*Data extracts*.
•••
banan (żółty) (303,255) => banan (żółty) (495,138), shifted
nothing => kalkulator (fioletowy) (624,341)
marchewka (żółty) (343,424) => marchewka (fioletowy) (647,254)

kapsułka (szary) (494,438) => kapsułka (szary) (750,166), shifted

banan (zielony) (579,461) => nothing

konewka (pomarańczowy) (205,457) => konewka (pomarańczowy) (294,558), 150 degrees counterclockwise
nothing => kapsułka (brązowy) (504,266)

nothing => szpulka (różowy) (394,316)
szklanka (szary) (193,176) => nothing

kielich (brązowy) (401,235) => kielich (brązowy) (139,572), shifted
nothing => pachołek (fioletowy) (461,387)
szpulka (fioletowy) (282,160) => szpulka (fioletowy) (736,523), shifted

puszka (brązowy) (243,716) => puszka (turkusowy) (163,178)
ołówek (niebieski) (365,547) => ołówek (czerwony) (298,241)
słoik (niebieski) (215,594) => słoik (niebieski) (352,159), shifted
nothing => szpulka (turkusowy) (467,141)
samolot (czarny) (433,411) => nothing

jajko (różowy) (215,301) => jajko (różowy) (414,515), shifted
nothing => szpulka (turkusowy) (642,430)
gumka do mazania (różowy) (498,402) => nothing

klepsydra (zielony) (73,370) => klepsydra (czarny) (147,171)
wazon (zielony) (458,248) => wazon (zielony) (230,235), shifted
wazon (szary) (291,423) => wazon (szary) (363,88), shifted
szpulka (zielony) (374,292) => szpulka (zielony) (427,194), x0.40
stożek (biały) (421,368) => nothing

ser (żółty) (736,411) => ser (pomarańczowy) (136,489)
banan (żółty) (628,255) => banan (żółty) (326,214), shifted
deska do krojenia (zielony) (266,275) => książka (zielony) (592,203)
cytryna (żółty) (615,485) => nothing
•••
*Exercise instructions*.
From the very first line of the records down to the line with "nothing => kalkulator (fioletowy) (624,341)", please write out each line exactly, including both ends and no other lines.

*Result of the exercise*.
banan (żółty) (303,255) => banan (żółty) (495,138), shifted
nothing => kalkulator (fioletowy) (624,341)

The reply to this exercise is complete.